:: ACTIVITY ::
Your answer must be a word-for-word copy of the listing, with all pictures excluded.

:: DATA SECTION ::

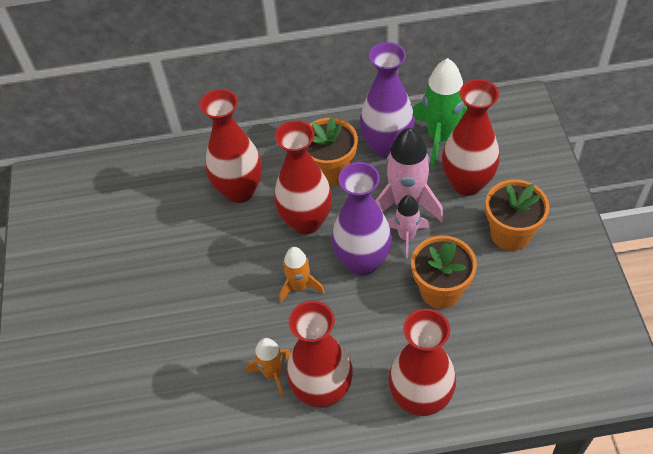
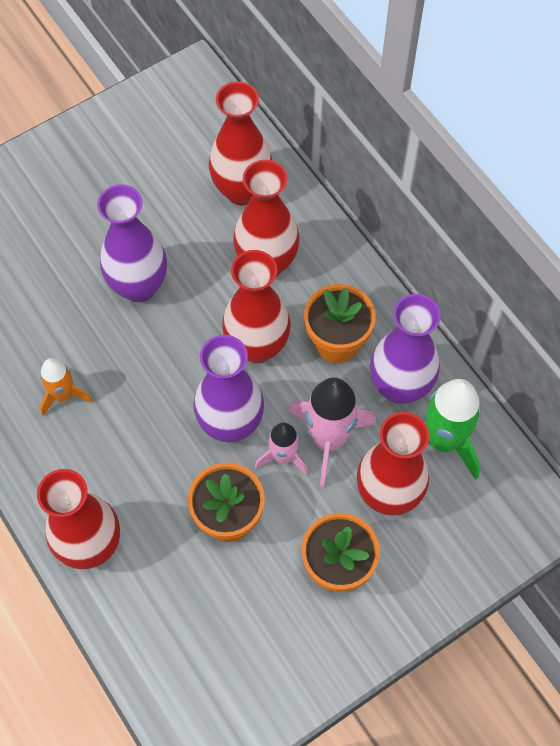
camera: 60 degrees right, 10 degrees up
orange rocket [279,247,324,303] -> none
red vase [287,301,353,408] -> red vase moved to [209,81,273,205]
none -> purple vase [97,184,167,302]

:: TASK OUTPUT ::
camera: 60 degrees right, 10 degrees up
orange rocket [279,247,324,303] -> none
red vase [287,301,353,408] -> red vase moved to [209,81,273,205]
none -> purple vase [97,184,167,302]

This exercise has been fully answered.